# INPUT ROWS
☆ ☆ ☆

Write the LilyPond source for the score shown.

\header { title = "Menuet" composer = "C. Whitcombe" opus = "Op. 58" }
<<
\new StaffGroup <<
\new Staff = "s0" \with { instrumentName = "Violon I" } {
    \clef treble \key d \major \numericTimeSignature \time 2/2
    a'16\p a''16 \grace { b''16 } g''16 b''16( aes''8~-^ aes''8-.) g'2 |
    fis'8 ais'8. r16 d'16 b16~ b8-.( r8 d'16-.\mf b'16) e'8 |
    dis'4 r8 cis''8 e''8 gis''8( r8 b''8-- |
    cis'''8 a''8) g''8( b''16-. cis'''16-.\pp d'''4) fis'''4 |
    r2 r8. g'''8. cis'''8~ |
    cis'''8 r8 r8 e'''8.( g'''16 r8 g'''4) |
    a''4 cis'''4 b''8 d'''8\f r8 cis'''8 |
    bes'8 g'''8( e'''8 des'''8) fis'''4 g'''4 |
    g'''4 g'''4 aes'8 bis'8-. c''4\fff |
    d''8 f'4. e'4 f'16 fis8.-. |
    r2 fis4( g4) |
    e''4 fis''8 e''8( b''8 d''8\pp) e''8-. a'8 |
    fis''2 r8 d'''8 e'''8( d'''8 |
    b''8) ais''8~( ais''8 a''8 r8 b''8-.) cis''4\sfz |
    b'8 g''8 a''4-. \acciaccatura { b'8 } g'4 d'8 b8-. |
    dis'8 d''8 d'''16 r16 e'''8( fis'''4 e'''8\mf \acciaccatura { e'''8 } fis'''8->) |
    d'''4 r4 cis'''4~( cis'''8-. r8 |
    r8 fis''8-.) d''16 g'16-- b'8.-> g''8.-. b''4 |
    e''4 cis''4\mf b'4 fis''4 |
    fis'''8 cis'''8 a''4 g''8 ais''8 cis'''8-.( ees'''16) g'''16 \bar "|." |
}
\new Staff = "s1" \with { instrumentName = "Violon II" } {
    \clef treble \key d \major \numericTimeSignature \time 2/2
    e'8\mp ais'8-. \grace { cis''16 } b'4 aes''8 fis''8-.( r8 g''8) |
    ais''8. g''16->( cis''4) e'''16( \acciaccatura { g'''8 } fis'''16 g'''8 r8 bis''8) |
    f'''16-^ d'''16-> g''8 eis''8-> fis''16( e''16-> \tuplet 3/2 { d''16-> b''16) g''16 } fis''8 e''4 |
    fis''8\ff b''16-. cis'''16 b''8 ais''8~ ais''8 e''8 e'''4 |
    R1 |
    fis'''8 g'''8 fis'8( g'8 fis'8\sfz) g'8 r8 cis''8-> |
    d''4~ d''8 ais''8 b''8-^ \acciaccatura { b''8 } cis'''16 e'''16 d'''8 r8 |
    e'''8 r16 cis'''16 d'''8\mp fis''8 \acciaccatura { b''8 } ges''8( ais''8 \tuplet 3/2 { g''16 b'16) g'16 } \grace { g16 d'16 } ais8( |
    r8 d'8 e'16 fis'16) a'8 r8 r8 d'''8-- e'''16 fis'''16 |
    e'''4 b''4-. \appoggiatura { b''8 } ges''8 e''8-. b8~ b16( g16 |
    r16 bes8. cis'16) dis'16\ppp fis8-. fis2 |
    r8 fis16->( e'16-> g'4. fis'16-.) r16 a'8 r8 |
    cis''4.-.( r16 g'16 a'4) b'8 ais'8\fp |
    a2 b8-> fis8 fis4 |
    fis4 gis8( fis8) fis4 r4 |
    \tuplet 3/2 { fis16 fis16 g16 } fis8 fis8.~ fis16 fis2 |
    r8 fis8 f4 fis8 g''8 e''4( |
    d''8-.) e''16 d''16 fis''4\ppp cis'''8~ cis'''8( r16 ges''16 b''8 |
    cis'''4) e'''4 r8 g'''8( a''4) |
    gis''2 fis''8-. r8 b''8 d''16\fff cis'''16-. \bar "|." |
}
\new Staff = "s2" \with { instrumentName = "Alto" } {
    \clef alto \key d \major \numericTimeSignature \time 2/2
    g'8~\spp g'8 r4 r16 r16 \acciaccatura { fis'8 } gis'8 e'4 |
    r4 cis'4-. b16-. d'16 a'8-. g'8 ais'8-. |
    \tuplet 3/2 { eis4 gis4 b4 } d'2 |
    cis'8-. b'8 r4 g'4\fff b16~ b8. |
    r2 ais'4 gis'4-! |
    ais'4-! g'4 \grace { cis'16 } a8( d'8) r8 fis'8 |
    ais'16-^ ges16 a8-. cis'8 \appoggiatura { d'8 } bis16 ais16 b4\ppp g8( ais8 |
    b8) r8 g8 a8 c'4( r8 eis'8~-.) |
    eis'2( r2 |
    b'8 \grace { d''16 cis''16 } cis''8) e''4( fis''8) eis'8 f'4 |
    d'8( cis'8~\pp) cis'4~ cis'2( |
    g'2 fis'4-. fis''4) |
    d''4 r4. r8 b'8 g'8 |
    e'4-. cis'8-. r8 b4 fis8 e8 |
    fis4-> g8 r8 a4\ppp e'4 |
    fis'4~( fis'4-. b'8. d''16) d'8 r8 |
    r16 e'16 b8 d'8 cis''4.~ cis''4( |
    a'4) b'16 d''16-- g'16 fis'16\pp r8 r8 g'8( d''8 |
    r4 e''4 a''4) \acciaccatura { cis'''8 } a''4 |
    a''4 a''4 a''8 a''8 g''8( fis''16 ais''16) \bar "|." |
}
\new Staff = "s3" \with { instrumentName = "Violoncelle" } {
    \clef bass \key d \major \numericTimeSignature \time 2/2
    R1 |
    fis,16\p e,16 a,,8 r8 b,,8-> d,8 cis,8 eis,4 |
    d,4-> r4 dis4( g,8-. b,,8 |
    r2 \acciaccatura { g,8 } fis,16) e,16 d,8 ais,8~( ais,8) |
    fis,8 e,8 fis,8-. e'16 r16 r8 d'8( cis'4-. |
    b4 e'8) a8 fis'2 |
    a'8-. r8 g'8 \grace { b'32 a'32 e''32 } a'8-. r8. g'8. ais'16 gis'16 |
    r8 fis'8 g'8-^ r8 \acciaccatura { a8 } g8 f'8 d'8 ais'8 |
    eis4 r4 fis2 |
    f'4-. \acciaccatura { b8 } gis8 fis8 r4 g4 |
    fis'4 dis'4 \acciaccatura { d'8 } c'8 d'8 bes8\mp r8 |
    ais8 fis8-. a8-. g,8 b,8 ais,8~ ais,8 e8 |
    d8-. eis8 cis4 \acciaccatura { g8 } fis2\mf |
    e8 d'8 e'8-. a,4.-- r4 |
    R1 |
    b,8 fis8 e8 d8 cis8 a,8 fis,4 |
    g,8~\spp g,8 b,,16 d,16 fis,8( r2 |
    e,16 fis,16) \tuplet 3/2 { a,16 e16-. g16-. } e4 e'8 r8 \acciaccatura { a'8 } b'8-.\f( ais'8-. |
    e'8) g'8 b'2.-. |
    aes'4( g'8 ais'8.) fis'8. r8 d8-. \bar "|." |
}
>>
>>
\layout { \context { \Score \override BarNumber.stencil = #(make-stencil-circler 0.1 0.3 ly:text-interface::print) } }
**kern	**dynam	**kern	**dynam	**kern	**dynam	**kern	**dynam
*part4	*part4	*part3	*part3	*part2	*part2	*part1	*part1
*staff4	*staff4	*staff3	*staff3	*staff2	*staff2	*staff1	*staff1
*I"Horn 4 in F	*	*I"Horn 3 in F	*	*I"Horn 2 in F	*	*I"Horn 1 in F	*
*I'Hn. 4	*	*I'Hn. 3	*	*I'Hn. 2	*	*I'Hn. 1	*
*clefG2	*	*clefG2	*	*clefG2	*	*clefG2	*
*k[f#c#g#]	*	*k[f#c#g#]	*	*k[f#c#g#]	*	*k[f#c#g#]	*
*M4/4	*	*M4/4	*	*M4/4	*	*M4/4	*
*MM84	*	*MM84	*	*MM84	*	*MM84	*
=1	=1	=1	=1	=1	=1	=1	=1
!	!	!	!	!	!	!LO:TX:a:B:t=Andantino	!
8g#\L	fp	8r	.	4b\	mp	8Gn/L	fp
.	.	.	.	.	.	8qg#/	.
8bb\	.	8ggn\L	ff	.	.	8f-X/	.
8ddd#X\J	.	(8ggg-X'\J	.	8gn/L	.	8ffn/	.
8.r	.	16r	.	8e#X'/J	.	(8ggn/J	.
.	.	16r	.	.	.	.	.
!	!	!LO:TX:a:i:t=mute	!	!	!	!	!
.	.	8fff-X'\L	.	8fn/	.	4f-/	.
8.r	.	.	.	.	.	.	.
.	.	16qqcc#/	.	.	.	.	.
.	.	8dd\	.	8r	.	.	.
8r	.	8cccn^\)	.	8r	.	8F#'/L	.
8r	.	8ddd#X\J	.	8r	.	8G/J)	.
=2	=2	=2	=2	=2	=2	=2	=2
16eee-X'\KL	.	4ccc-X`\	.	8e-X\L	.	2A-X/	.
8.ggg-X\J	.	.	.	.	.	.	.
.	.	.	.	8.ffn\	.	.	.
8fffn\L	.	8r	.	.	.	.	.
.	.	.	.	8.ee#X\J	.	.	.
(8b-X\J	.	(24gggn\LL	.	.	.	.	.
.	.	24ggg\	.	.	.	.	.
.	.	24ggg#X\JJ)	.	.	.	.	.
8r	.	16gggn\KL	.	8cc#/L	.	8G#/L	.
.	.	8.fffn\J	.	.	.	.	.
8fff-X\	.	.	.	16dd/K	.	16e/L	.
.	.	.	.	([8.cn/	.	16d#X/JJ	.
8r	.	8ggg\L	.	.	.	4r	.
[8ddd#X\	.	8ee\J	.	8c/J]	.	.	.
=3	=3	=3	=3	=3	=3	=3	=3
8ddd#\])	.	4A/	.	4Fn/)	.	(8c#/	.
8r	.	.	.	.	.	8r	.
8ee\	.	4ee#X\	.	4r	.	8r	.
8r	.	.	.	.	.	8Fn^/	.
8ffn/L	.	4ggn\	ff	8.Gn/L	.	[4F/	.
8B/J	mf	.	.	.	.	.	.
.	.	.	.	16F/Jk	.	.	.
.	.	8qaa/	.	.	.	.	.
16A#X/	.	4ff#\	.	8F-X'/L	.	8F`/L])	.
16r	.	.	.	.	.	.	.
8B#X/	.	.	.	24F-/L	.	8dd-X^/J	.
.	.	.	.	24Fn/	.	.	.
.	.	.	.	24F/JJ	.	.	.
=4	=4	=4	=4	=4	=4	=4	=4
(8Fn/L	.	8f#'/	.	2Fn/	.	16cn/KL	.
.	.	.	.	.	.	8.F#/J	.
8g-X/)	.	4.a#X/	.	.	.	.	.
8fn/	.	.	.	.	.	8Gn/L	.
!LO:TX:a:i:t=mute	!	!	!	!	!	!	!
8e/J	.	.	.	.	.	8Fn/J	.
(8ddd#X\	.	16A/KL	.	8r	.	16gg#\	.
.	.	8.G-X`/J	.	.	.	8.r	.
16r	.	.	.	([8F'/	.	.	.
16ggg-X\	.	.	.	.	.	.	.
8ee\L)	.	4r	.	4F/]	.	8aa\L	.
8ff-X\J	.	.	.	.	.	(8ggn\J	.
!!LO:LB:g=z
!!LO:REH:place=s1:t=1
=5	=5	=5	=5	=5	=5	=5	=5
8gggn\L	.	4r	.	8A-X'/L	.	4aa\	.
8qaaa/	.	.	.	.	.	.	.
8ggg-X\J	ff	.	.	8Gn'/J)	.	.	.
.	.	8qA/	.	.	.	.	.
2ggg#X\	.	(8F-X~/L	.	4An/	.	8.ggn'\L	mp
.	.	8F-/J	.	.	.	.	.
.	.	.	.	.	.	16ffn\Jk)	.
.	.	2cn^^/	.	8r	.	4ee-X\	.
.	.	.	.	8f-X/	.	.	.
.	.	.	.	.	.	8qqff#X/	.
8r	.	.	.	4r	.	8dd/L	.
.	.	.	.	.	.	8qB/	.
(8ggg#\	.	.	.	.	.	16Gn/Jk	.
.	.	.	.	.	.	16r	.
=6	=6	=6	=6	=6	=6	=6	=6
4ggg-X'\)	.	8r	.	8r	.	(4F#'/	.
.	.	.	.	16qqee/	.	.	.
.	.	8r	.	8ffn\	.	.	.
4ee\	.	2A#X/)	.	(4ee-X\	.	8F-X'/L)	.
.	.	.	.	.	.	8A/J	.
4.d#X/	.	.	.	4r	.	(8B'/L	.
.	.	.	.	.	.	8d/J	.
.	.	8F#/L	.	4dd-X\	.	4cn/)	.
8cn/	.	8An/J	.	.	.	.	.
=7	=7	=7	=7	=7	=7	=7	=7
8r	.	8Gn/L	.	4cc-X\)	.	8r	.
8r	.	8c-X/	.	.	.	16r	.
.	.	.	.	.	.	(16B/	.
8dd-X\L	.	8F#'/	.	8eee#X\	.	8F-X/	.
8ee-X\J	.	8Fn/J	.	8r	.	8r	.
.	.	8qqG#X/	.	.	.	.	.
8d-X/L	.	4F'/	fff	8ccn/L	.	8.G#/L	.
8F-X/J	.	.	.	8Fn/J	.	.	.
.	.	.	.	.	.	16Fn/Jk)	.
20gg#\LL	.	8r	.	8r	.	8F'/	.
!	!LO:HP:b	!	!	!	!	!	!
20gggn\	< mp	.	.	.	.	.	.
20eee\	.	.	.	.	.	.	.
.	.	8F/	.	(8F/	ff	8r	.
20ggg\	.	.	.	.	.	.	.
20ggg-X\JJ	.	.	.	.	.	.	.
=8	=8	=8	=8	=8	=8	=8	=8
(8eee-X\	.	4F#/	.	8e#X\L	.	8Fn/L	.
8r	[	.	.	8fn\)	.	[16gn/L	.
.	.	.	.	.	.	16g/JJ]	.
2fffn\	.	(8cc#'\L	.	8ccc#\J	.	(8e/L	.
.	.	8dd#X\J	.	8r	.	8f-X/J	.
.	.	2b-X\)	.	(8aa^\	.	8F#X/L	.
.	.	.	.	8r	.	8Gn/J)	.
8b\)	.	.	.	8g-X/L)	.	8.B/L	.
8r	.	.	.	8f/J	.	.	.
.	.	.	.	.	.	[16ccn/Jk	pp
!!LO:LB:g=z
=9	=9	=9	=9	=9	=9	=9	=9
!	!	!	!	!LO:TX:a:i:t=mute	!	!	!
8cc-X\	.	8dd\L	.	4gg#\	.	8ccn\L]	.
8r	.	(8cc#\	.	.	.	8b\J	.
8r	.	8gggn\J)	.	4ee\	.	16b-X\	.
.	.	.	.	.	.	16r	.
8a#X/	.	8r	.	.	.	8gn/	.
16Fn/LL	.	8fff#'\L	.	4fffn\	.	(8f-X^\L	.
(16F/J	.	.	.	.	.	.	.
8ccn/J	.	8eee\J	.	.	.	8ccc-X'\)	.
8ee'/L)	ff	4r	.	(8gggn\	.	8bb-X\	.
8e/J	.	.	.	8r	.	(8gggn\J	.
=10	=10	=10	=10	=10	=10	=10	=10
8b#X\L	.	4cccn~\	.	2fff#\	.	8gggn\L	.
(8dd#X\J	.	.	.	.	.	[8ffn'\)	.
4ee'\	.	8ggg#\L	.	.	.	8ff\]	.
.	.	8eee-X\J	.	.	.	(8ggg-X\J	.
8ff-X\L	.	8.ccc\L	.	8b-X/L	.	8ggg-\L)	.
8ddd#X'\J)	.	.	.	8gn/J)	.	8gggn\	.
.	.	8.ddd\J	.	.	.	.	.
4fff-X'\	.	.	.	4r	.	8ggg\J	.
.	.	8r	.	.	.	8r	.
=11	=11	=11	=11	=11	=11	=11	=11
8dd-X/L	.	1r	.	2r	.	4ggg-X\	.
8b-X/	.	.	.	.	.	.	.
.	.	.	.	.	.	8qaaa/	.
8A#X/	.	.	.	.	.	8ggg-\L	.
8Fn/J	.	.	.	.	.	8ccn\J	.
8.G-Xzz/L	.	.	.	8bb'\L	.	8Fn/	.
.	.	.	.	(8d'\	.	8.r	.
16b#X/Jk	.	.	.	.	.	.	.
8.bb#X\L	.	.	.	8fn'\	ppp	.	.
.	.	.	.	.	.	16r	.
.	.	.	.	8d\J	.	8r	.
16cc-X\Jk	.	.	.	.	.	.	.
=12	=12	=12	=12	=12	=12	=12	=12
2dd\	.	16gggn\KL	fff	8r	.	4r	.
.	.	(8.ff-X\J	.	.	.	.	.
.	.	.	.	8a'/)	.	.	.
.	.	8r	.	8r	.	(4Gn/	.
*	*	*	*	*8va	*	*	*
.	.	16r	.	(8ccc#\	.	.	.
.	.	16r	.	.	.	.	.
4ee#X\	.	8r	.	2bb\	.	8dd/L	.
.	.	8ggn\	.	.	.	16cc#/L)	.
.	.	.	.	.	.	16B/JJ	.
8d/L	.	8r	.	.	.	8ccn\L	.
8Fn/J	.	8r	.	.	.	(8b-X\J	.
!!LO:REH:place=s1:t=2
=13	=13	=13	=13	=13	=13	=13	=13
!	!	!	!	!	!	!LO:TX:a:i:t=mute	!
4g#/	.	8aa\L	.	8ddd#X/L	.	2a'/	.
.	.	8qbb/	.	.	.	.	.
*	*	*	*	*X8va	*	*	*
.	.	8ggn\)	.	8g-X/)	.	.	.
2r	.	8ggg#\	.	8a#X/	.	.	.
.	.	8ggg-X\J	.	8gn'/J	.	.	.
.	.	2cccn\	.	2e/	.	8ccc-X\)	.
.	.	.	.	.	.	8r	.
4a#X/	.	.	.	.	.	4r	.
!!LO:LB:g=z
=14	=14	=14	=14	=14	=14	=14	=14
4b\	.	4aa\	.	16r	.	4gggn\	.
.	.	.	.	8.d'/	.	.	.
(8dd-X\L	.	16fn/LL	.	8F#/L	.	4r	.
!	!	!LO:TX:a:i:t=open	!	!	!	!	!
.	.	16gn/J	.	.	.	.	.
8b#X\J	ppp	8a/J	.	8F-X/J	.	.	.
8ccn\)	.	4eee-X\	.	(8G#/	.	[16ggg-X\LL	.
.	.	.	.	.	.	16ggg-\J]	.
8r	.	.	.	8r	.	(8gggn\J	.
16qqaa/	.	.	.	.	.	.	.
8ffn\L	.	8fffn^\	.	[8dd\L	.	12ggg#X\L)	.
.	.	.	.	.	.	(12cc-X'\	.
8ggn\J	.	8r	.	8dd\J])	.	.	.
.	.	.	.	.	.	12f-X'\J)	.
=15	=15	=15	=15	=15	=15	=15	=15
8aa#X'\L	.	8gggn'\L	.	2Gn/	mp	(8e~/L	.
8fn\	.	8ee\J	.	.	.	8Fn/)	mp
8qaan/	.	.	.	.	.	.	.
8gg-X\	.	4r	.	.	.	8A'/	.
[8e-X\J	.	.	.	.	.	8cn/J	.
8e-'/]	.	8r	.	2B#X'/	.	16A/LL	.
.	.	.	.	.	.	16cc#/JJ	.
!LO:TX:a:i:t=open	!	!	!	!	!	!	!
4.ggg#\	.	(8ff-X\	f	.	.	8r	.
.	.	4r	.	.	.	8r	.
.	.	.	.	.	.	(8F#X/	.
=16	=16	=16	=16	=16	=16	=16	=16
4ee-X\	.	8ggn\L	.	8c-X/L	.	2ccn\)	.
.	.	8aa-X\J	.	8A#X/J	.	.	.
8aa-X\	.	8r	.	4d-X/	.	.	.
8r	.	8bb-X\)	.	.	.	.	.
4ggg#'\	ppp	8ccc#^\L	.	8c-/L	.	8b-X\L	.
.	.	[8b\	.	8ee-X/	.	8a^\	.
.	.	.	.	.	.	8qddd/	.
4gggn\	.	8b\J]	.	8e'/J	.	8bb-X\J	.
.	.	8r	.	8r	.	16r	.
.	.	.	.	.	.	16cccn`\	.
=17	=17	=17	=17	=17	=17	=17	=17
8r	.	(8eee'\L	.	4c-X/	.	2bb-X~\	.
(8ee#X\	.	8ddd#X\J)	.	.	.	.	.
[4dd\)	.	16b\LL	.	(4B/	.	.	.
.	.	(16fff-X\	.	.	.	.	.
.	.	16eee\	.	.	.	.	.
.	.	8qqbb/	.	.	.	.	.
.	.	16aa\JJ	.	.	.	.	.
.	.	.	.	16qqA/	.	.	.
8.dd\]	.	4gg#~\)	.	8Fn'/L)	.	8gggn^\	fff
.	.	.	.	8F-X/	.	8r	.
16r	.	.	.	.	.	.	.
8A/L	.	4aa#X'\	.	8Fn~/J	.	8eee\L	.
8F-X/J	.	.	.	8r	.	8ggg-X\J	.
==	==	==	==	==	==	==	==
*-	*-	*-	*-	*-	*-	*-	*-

☆ ☆ ☆

# STATED TASK
Show each line in the rows above that contains the string "grace", copying those lines unchanged.

# THE SOLUTION
    a'16\p a''16 \grace { b''16 } g''16 b''16( aes''8~-^ aes''8-.) g'2 |
    e'8\mp ais'8-. \grace { cis''16 } b'4 aes''8 fis''8-.( r8 g''8) |
    e'''8 r16 cis'''16 d'''8\mp fis''8 \acciaccatura { b''8 } ges''8( ais''8 \tuplet 3/2 { g''16 b'16) g'16 } \grace { g16 d'16 } ais8( |
    ais'4-! g'4 \grace { cis'16 } a8( d'8) r8 fis'8 |
    b'8 \grace { d''16 cis''16 } cis''8) e''4( fis''8) eis'8 f'4 |
    a'8-. r8 g'8 \grace { b'32 a'32 e''32 } a'8-. r8. g'8. ais'16 gis'16 |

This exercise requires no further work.